### Work to be completed
In the records below, find the line with "Preferences - Corex: [577,580,923,719]" and the line with "Polza Music: [45,517,379,686]". Print both exactly, along with every line between them, and no other line.

### Dataset records
- - - - - - -
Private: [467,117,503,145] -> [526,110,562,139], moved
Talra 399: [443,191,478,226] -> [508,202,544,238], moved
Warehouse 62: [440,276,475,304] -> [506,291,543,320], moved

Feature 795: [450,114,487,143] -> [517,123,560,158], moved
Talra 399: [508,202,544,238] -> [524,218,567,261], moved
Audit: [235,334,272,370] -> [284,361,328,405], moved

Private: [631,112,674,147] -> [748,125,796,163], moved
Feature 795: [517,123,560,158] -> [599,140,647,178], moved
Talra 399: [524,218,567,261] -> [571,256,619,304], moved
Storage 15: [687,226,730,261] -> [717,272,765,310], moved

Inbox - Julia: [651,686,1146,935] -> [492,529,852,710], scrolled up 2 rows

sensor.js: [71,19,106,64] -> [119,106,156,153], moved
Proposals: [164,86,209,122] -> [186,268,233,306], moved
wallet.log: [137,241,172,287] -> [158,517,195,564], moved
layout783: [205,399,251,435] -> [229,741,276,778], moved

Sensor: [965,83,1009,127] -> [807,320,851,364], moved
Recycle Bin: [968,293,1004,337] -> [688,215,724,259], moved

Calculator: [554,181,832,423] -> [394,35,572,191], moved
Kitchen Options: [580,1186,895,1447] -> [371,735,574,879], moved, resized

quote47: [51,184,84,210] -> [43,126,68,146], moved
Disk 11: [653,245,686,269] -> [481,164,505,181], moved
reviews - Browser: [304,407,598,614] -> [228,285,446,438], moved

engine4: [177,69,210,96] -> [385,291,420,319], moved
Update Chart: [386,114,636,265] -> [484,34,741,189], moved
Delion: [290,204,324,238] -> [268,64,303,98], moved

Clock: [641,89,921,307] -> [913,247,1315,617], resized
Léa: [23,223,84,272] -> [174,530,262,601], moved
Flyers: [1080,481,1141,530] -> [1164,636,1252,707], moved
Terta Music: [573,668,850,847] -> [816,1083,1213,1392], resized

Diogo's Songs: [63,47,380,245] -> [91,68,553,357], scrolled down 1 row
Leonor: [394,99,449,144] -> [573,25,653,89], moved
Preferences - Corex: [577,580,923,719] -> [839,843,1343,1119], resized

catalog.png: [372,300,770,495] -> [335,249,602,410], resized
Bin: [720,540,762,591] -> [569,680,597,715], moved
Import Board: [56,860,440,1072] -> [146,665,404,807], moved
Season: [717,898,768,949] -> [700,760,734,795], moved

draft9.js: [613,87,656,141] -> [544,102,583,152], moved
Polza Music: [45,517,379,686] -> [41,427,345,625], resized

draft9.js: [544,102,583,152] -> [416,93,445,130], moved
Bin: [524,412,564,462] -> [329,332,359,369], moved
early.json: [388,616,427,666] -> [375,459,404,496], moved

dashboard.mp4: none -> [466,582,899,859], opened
- - - - - - -
### Result of this task
Preferences - Corex: [577,580,923,719] -> [839,843,1343,1119], resized

catalog.png: [372,300,770,495] -> [335,249,602,410], resized
Bin: [720,540,762,591] -> [569,680,597,715], moved
Import Board: [56,860,440,1072] -> [146,665,404,807], moved
Season: [717,898,768,949] -> [700,760,734,795], moved

draft9.js: [613,87,656,141] -> [544,102,583,152], moved
Polza Music: [45,517,379,686] -> [41,427,345,625], resized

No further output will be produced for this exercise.